## Coordinate-based change listings
*** Block opens ***
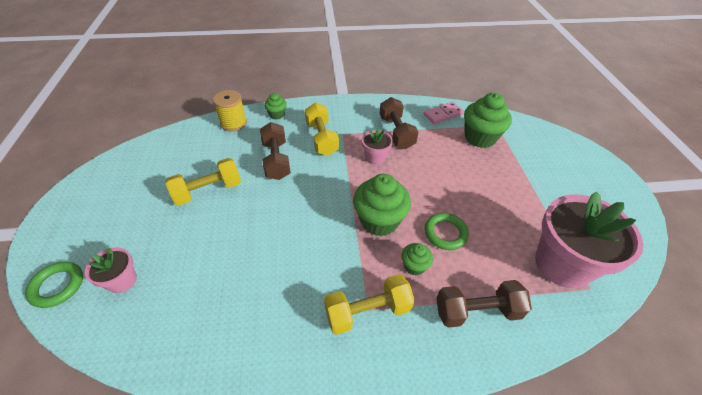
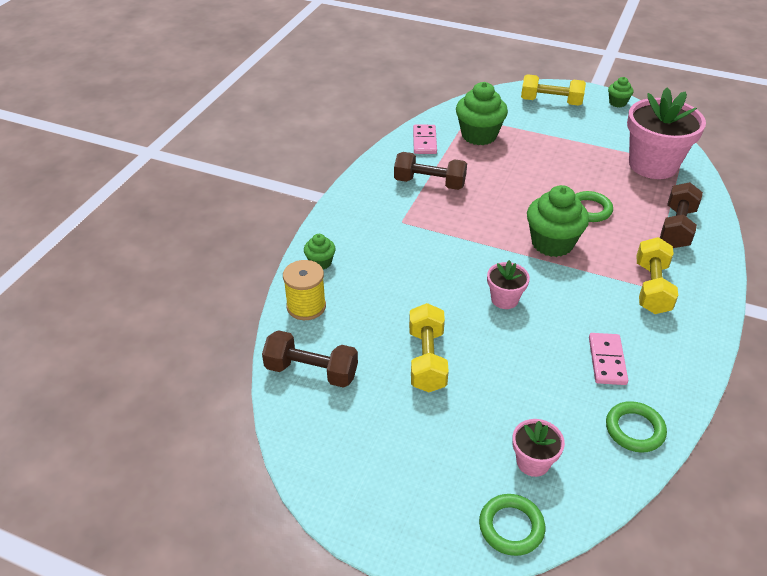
camera: 60 degrees left, 5 degrees down
(173, 344) = (634, 429): none -> green ring
(251, 300) = (607, 361): none -> pink domino
(276, 160) = (411, 287): brown dumbbell -> brown dumbbell (311, 371)
(321, 138) = (398, 240): yellow dumbbell -> yellow dumbbell (551, 102)
(375, 157) = (459, 212): pink flower pot -> pink flower pot (504, 299)
(414, 266) = (617, 242): green cupcake -> green cupcake (617, 103)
*** Block closes ***
From the line that contains "(276, 160) = (411, 287): brown" down to the final line of the entries, print every line exactly as it is, and only those lines.

(276, 160) = (411, 287): brown dumbbell -> brown dumbbell (311, 371)
(321, 138) = (398, 240): yellow dumbbell -> yellow dumbbell (551, 102)
(375, 157) = (459, 212): pink flower pot -> pink flower pot (504, 299)
(414, 266) = (617, 242): green cupcake -> green cupcake (617, 103)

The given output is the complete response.